Segment Start: Dataset

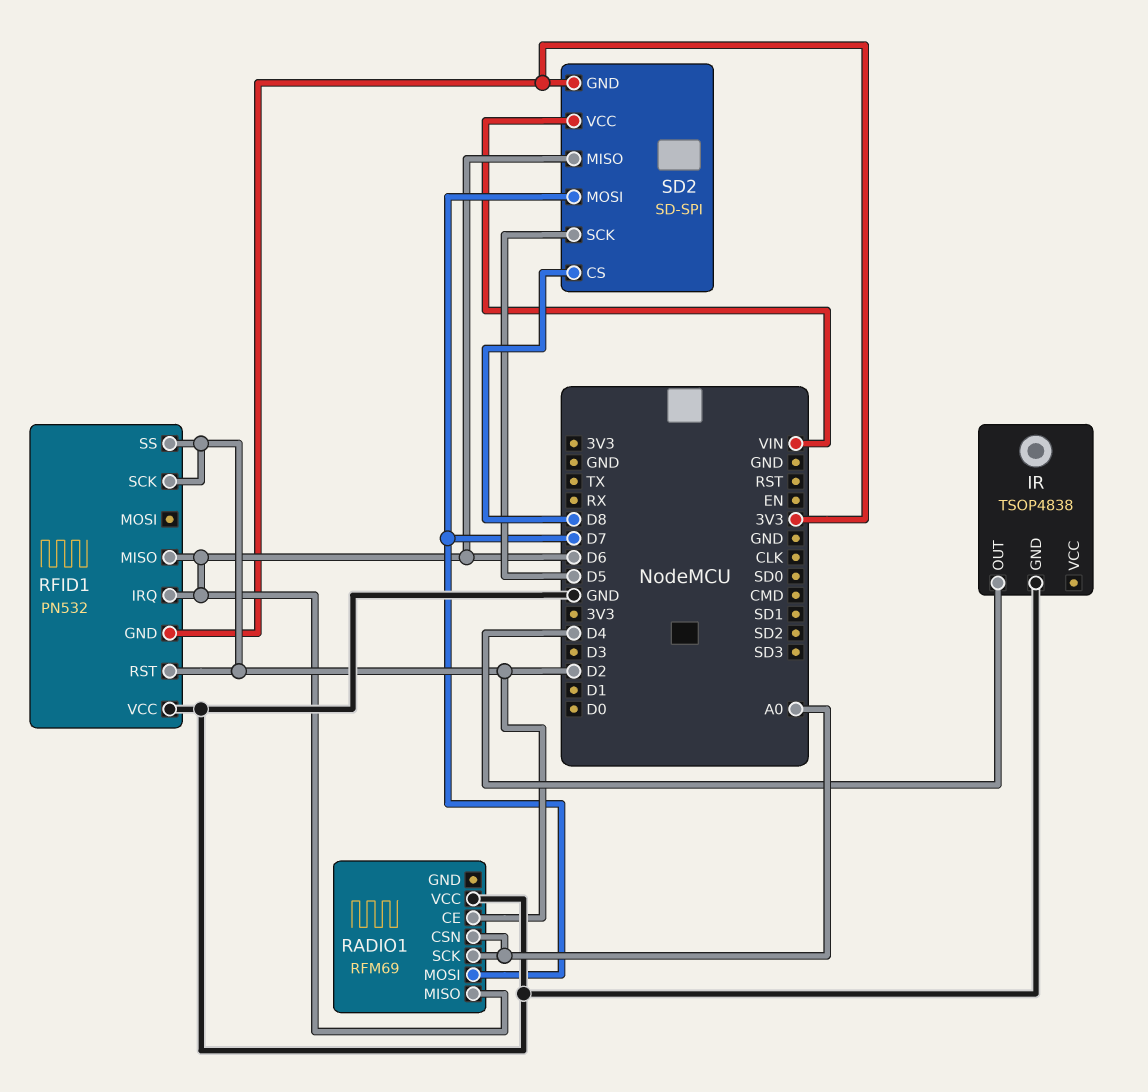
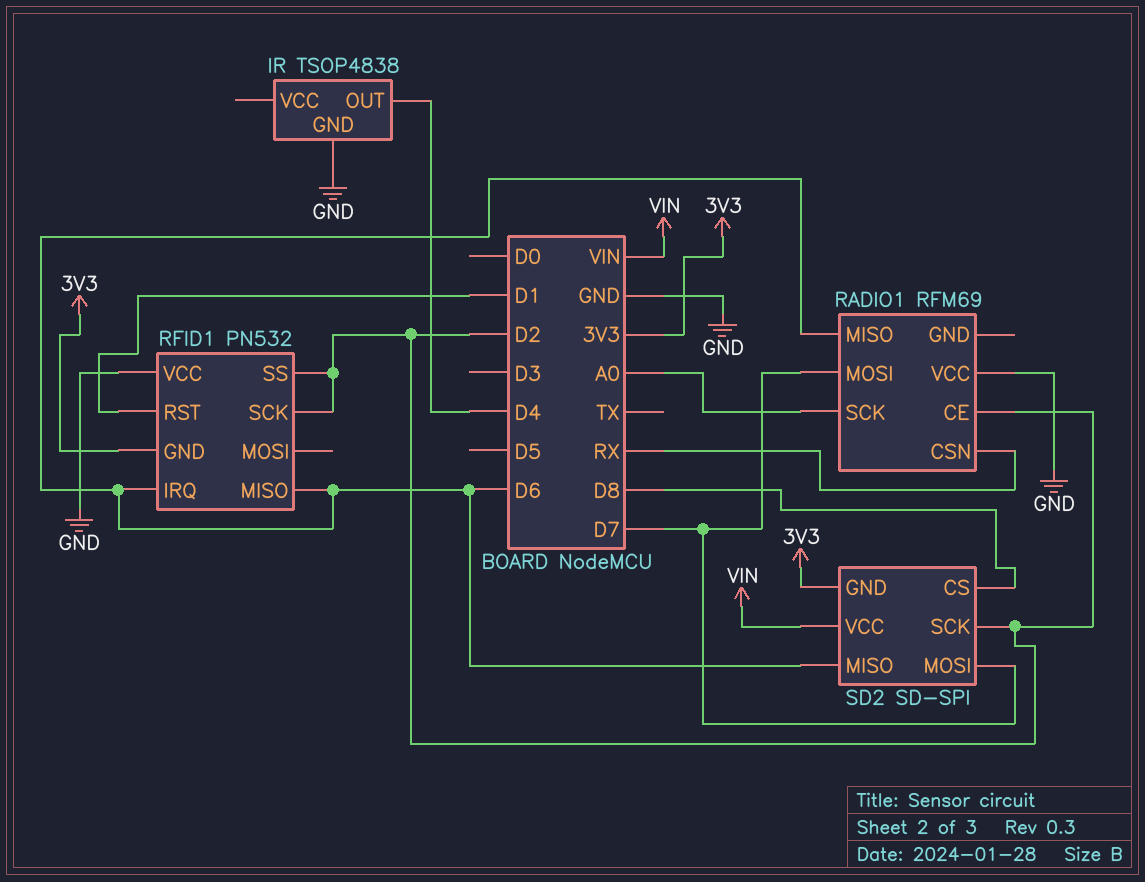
RADIO1 pin CSN: A0 -> RX
RFID1 pin RST: D2 -> D1
SD2 pin SCK: D5 -> D2

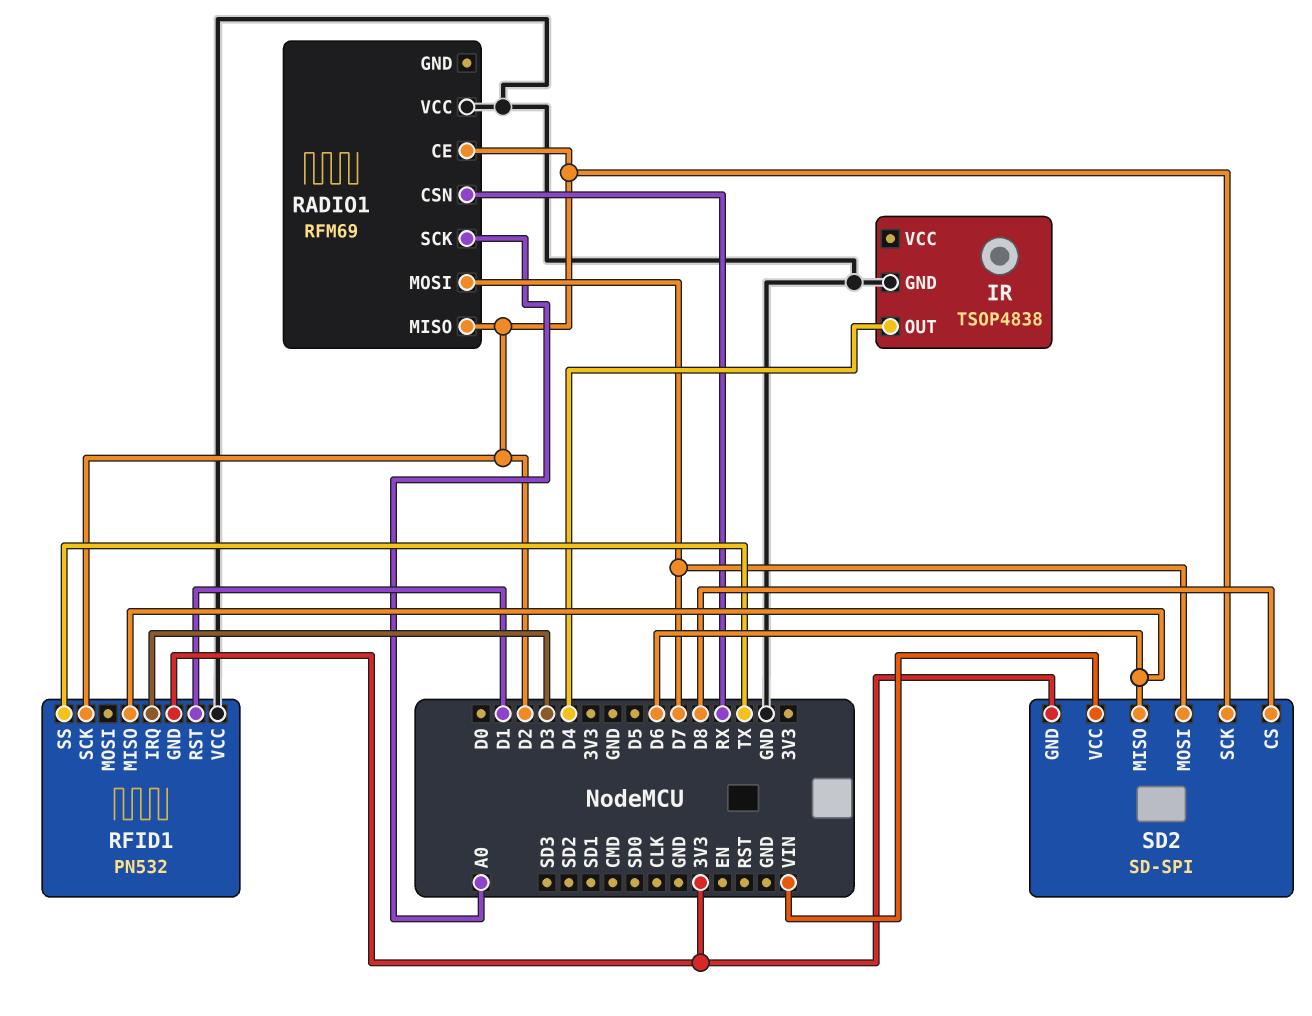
RADIO1 pin MISO: D6 -> D2
RFID1 pin IRQ: D6 -> D3
RFID1 pin SS: D2 -> TX

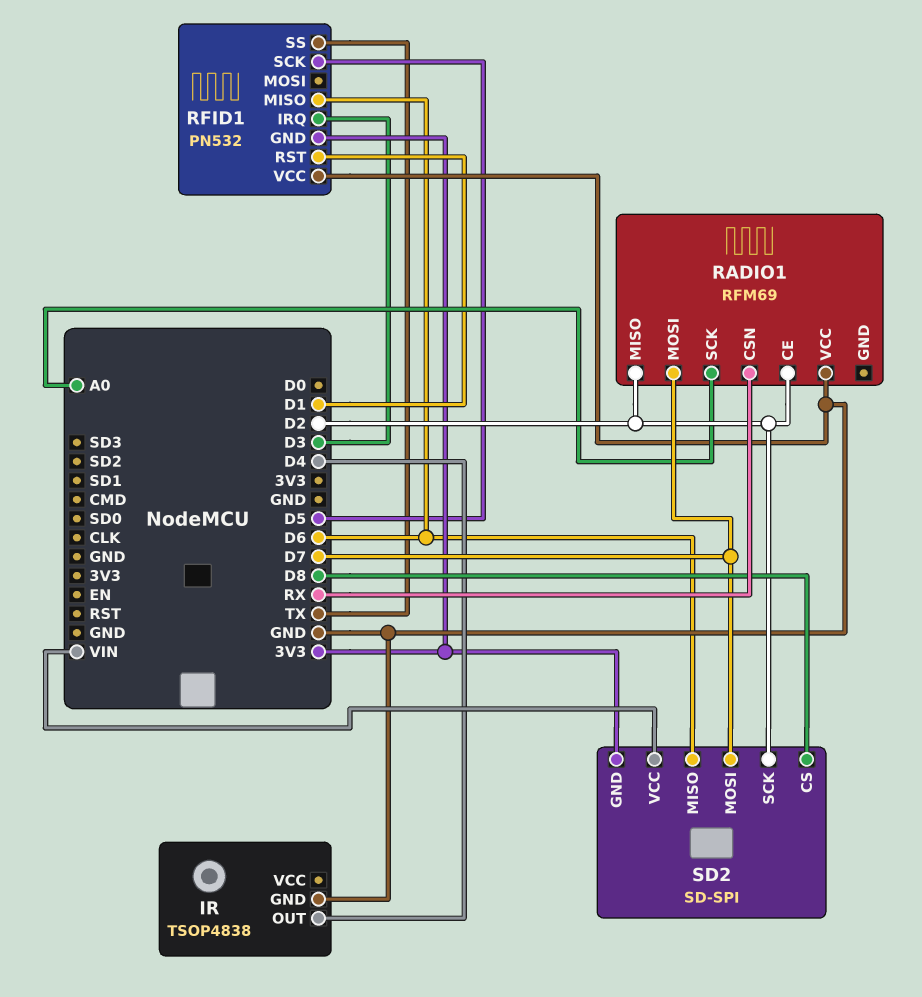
RFID1 pin SCK: D2 -> D5

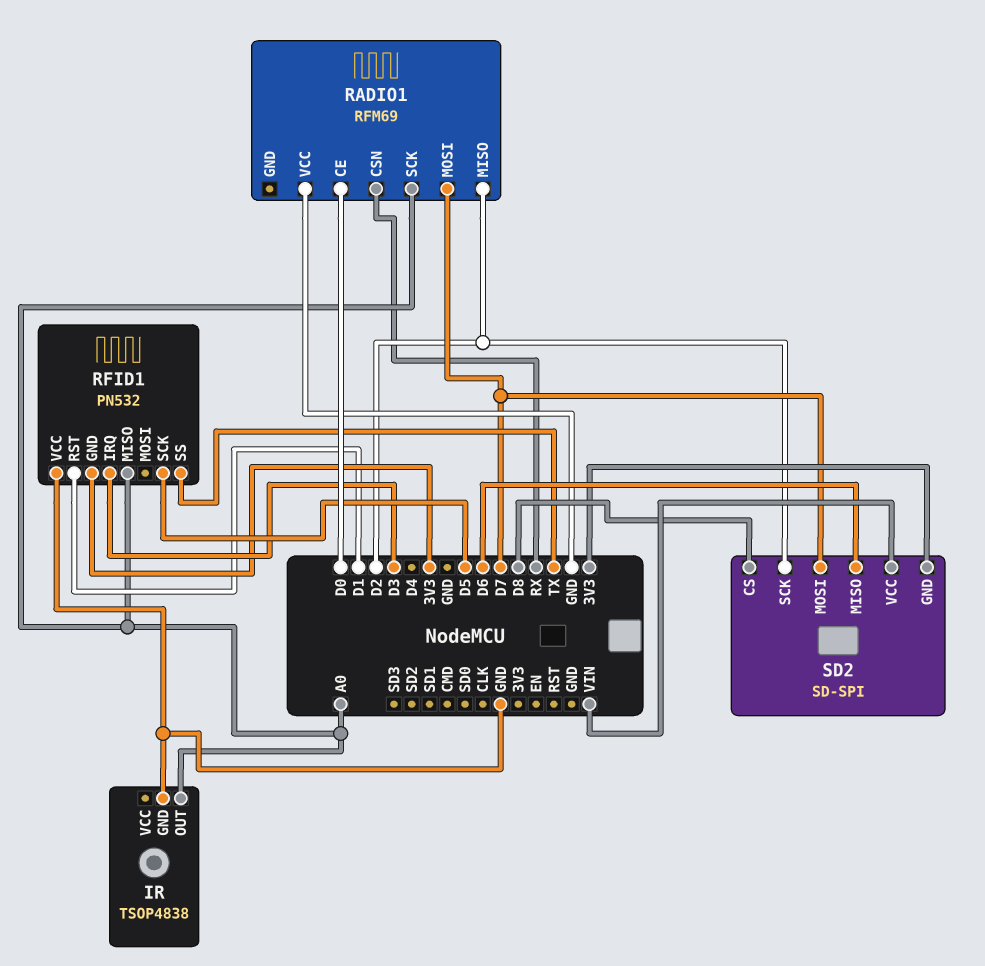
IR pin OUT: D4 -> A0
RADIO1 pin CE: D2 -> D0
RFID1 pin MISO: D6 -> A0

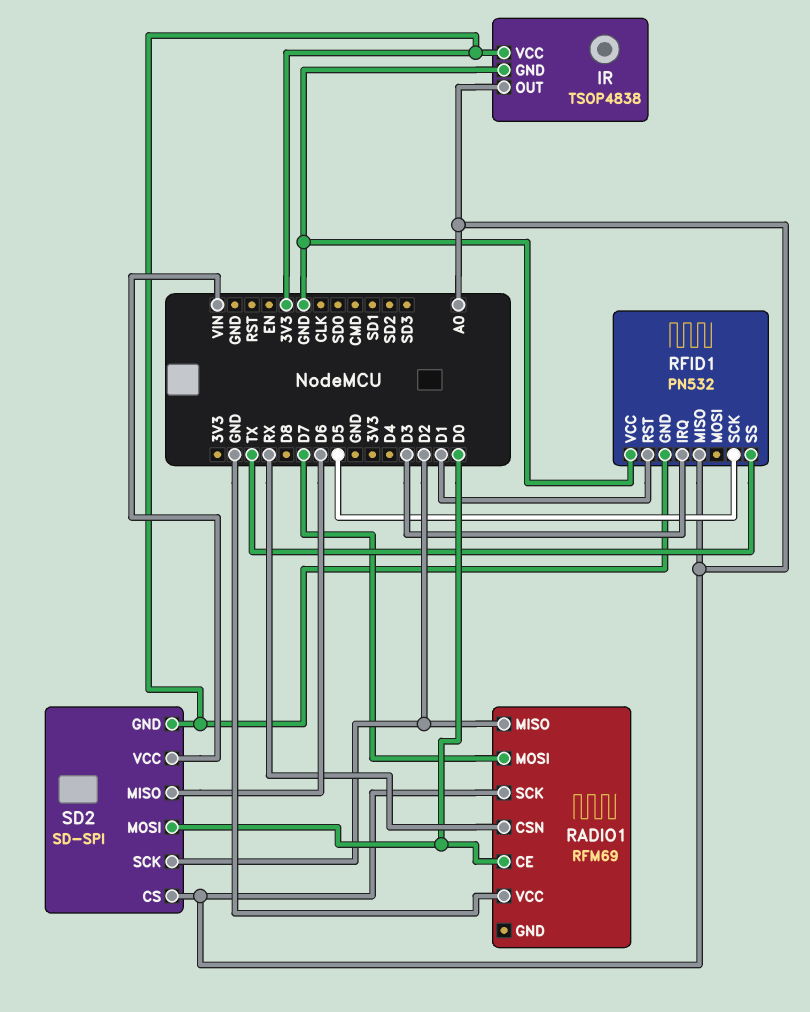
IR pin VCC: none -> 3V3
SD2 pin CS: D8 -> A0
SD2 pin MOSI: D7 -> D0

Segment End: Dataset

» Work order:
Print the records word for word and exclude any picture they hold.

» Exercise answer:
RADIO1 pin CSN: A0 -> RX
RFID1 pin RST: D2 -> D1
SD2 pin SCK: D5 -> D2

RADIO1 pin MISO: D6 -> D2
RFID1 pin IRQ: D6 -> D3
RFID1 pin SS: D2 -> TX

RFID1 pin SCK: D2 -> D5

IR pin OUT: D4 -> A0
RADIO1 pin CE: D2 -> D0
RFID1 pin MISO: D6 -> A0

IR pin VCC: none -> 3V3
SD2 pin CS: D8 -> A0
SD2 pin MOSI: D7 -> D0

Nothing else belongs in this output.